Data extract:
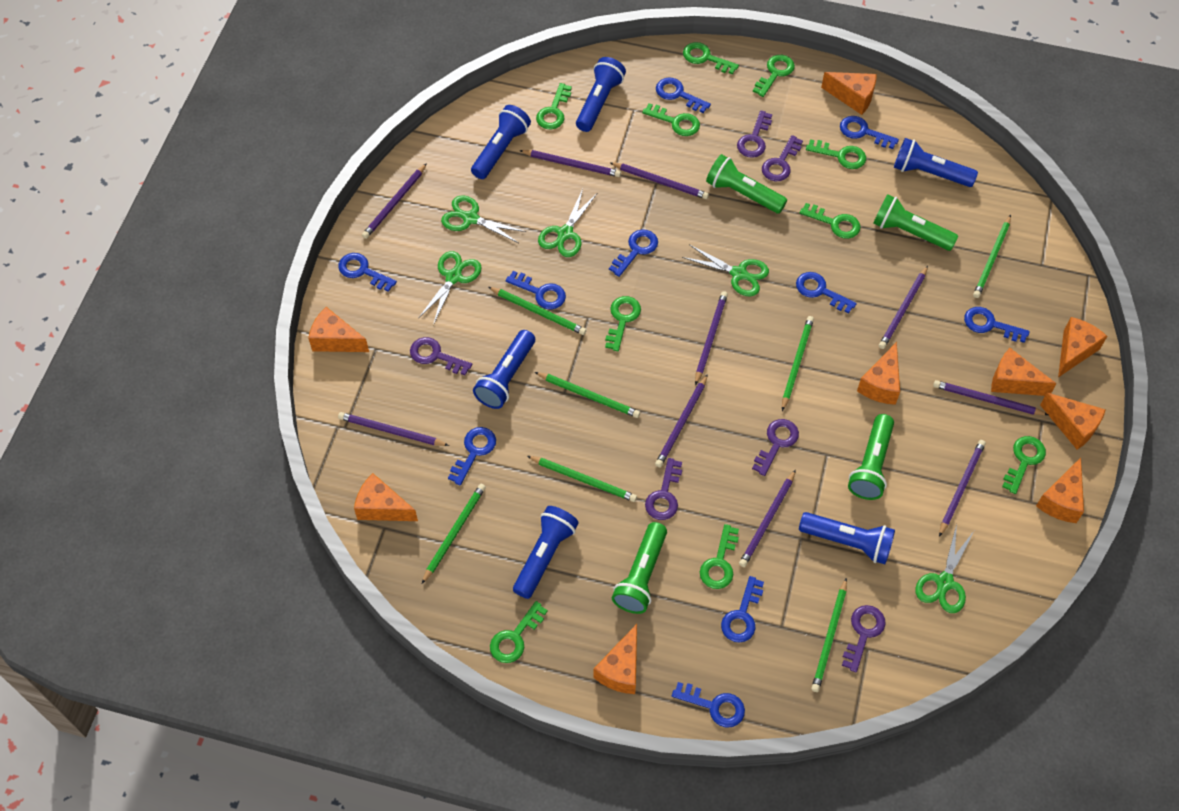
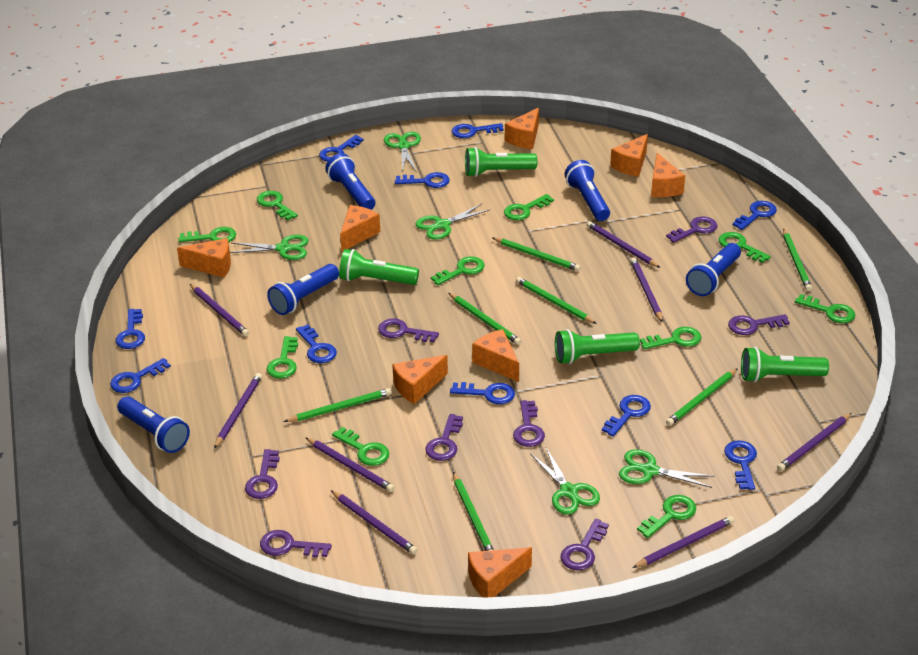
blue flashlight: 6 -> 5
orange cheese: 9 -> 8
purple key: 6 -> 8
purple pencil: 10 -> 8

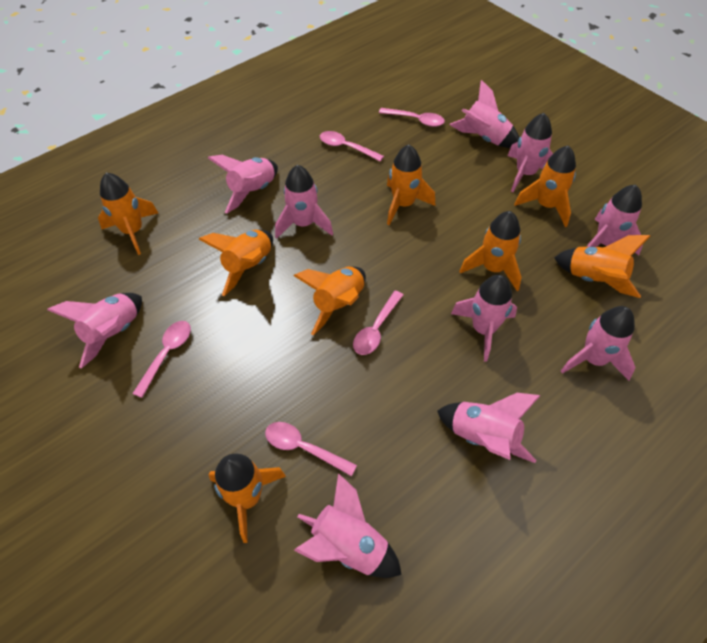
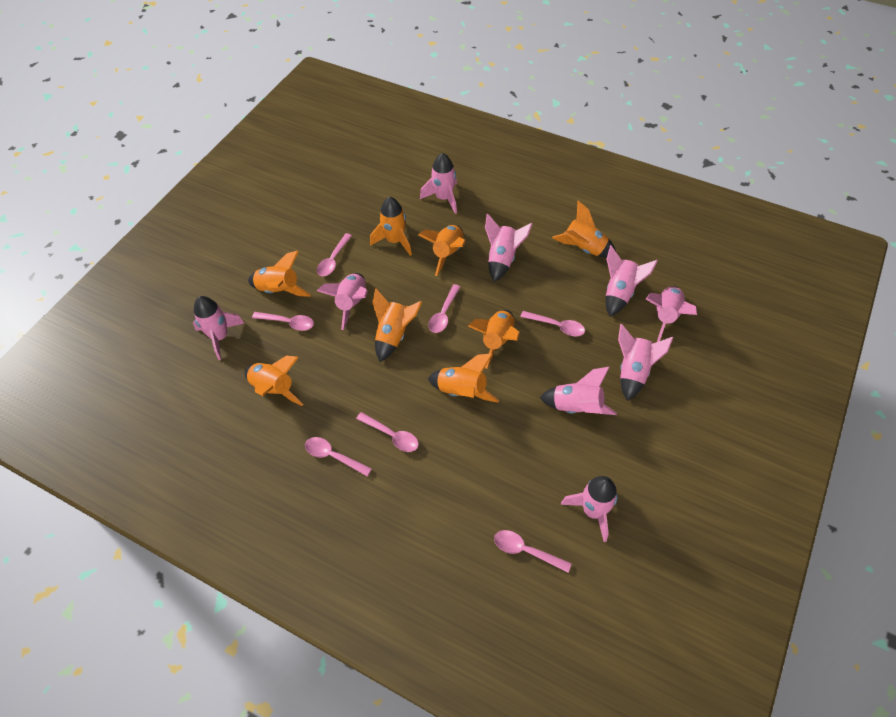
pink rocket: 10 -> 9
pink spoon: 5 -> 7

Exercise goal: Retype all the material word for word while skipping any picture it contains.

Output:
blue flashlight: 6 -> 5
orange cheese: 9 -> 8
purple key: 6 -> 8
purple pencil: 10 -> 8

pink rocket: 10 -> 9
pink spoon: 5 -> 7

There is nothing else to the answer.